YOUR INSTRUCTIONS >> When you have gone through the records below, state only how many lines include the word "down".

RECORDS FOR THIS TASK >>
⟨

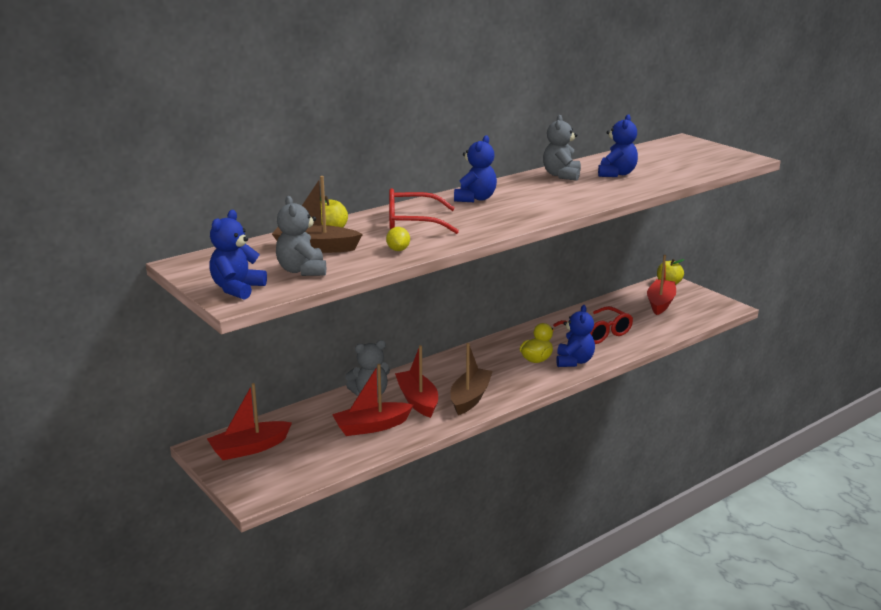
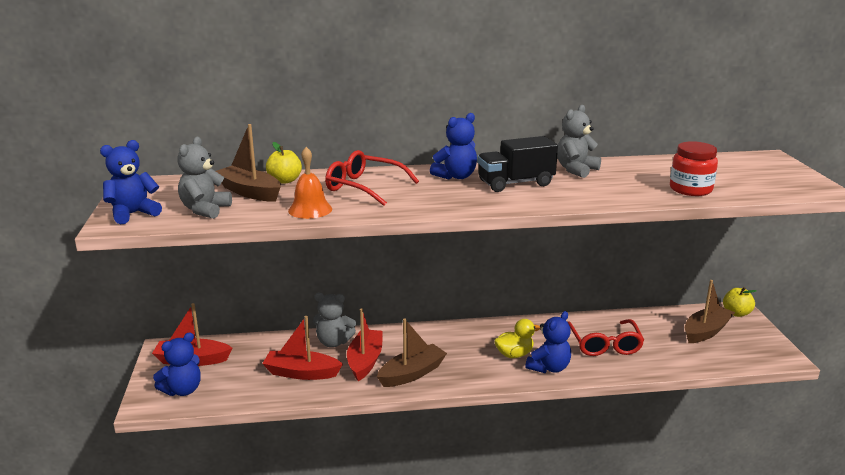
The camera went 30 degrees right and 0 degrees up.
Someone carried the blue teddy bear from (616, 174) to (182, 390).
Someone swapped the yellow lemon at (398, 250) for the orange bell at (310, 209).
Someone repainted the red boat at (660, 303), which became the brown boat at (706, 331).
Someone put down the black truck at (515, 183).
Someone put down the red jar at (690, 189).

⟩

RESULT OF THE EXERCISE >> 2